=== Begin Enclosure ===
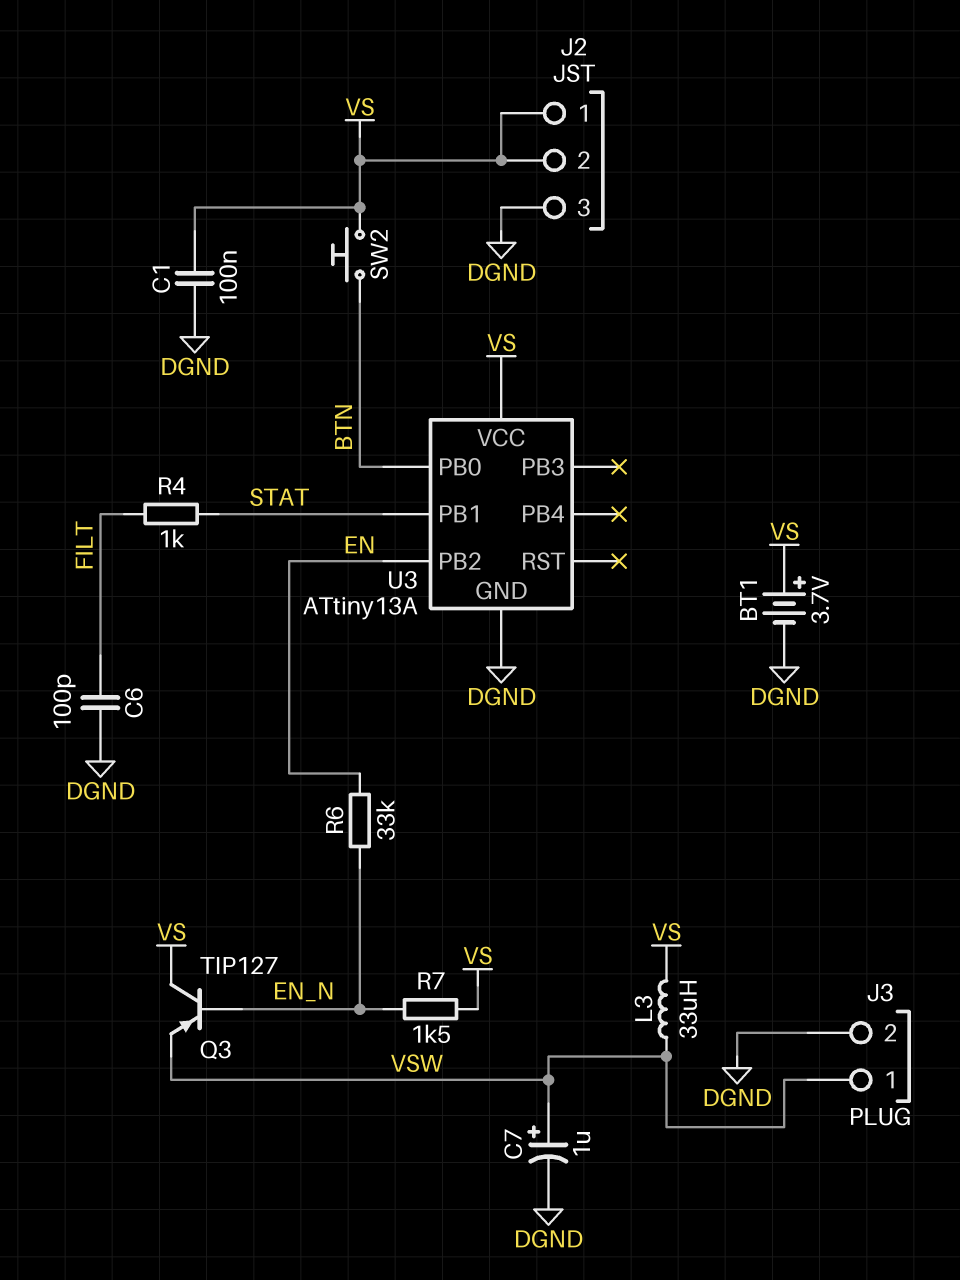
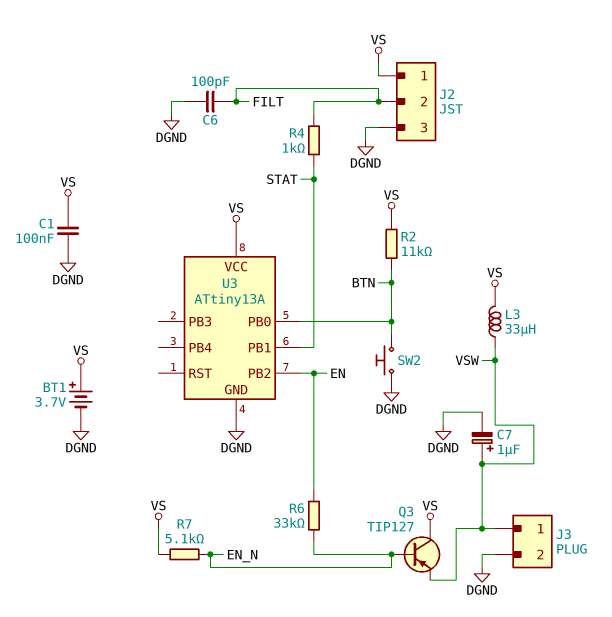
J2 pin 2: VS -> FILT
R2: none -> 11k (BTN, VS)
R7: 1.5k (EN_N, VS) -> 5.1k (EN_N, VS)
SW2: button (BTN, VS) -> button (BTN, DGND)

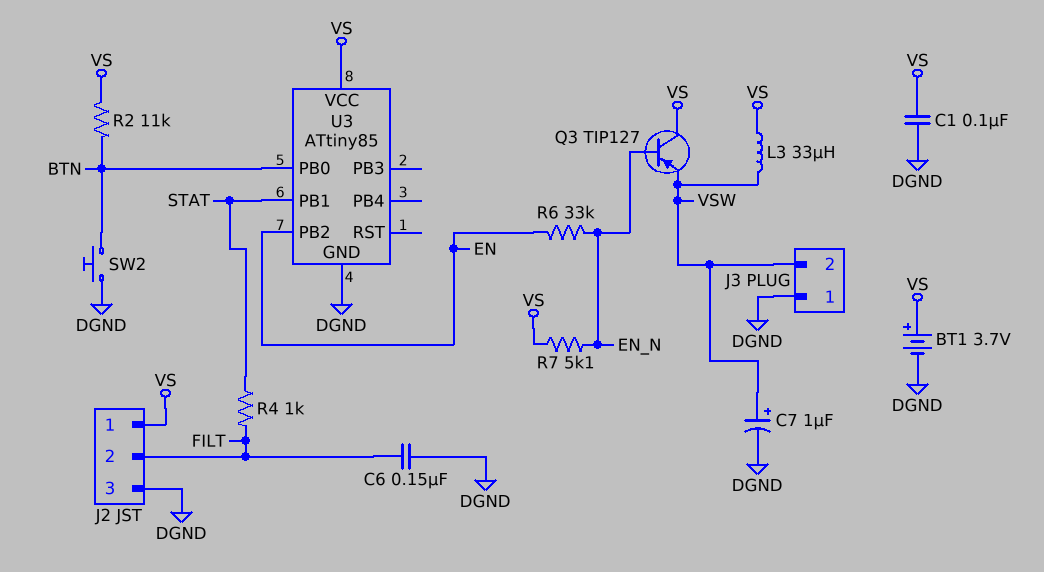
C6: 100pF (DGND, FILT) -> 150nF (DGND, FILT)
J3 pin 1: VSW -> DGND
J3 pin 2: DGND -> VSW
U3: ATtiny13A -> ATtiny85

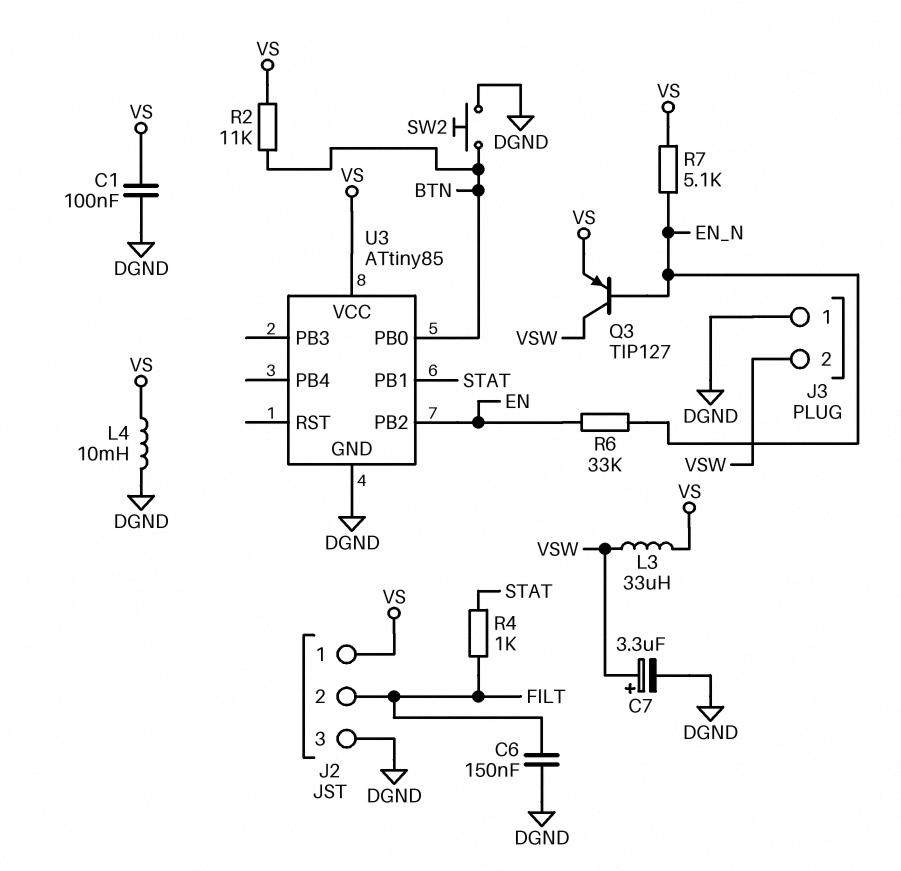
BT1: 3.7V (plus VS, minus DGND) -> none
C7: 1uF (plus VSW, minus DGND) -> 3.3uF (plus VSW, minus DGND)
L4: none -> 10mH (DGND, VS)
Q3: PNP TIP127 (B EN_N, C VS, E VSW) -> PNP TIP127 (B EN_N, C VSW, E VS)

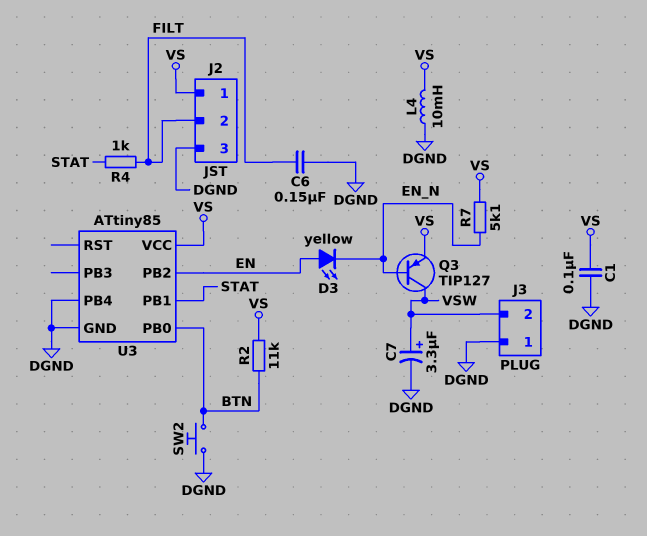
D3: none -> LED yellow (A EN, K EN_N)
L3: 33uH (VS, VSW) -> none
R6: 33k (EN, EN_N) -> none
U3 pin PB4: none -> DGND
=== End Enclosure ===
§ Task description
Search the material for the word "FILT" and copy each line where it occurs.

§ Answer section
J2 pin 2: VS -> FILT
C6: 100pF (DGND, FILT) -> 150nF (DGND, FILT)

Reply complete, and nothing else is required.